** Supplied material **
[Start of section]
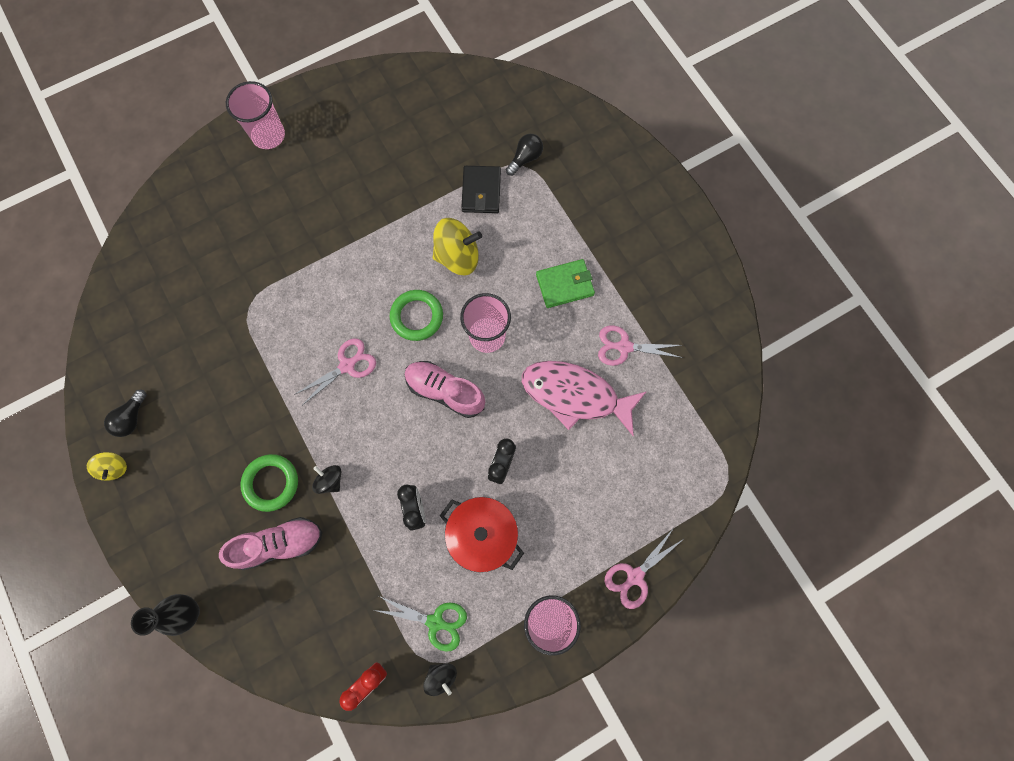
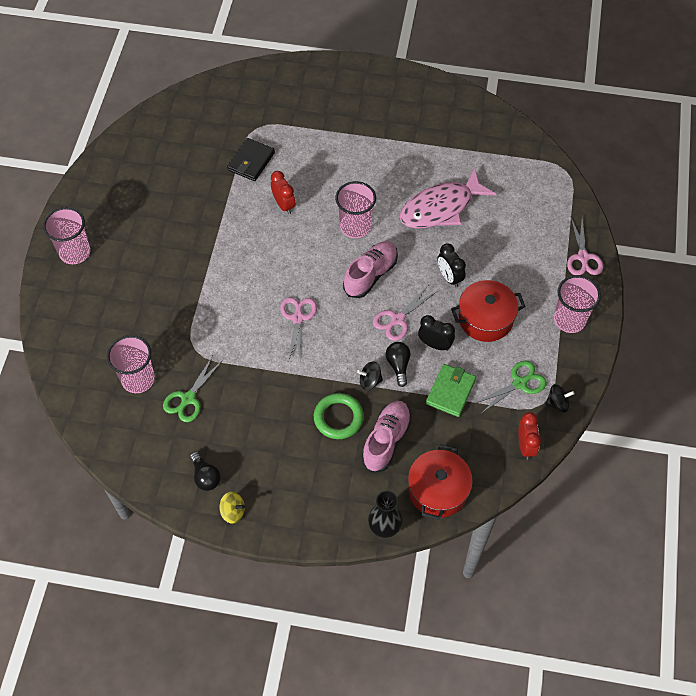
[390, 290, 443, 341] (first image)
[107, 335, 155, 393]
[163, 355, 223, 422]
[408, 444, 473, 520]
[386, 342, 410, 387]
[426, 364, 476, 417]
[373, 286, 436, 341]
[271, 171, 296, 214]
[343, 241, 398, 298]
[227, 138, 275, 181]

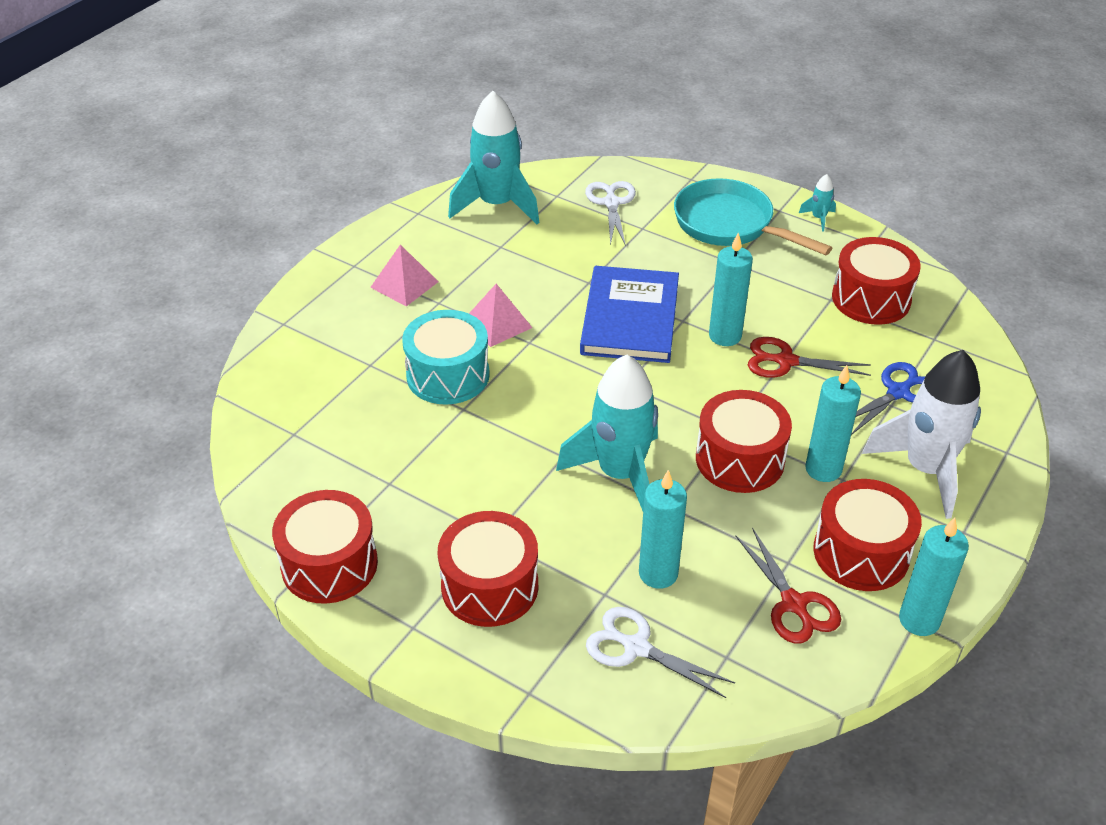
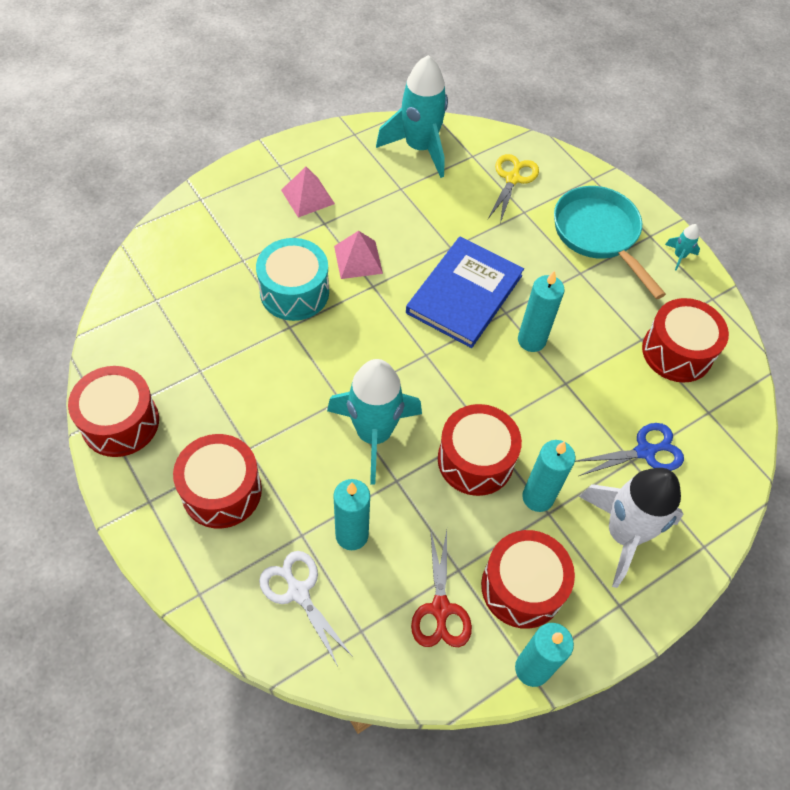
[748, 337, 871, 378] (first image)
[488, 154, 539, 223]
[End of section]
** What you need to do **
Give the data again exactly as written, with no pictures included.

** Response **
[390, 290, 443, 341] (first image)
[107, 335, 155, 393]
[163, 355, 223, 422]
[408, 444, 473, 520]
[386, 342, 410, 387]
[426, 364, 476, 417]
[373, 286, 436, 341]
[271, 171, 296, 214]
[343, 241, 398, 298]
[227, 138, 275, 181]

[748, 337, 871, 378] (first image)
[488, 154, 539, 223]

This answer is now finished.